Exercise brief ::
After locating the line that contains "BUTTON2 pin SIG: SDA -> A4" in the following entries, reproduce it and each later line exactly, including the last.

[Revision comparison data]
=======

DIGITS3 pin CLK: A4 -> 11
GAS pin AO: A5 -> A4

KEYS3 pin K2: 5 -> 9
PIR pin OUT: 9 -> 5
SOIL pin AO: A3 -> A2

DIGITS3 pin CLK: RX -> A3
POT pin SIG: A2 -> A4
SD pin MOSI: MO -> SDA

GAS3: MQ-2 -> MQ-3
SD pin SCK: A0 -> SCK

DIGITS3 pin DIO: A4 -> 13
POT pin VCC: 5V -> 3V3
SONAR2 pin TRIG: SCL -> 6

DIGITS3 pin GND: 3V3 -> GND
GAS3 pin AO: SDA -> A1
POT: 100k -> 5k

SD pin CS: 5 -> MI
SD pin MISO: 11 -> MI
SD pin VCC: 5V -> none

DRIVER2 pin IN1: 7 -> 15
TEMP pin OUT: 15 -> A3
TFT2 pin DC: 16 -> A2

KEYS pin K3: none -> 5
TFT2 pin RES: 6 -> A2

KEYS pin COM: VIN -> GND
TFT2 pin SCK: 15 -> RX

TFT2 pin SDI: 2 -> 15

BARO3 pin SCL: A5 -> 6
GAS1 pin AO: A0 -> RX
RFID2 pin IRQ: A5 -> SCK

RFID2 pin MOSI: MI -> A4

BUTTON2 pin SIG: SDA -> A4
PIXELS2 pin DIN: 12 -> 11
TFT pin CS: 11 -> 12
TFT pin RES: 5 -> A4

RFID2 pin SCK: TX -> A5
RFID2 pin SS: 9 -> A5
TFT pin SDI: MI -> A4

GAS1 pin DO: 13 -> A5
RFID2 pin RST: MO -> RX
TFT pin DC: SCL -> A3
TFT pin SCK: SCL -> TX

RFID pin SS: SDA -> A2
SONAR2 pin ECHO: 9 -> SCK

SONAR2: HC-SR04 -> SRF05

=======

Answer section ::
BUTTON2 pin SIG: SDA -> A4
PIXELS2 pin DIN: 12 -> 11
TFT pin CS: 11 -> 12
TFT pin RES: 5 -> A4

RFID2 pin SCK: TX -> A5
RFID2 pin SS: 9 -> A5
TFT pin SDI: MI -> A4

GAS1 pin DO: 13 -> A5
RFID2 pin RST: MO -> RX
TFT pin DC: SCL -> A3
TFT pin SCK: SCL -> TX

RFID pin SS: SDA -> A2
SONAR2 pin ECHO: 9 -> SCK

SONAR2: HC-SR04 -> SRF05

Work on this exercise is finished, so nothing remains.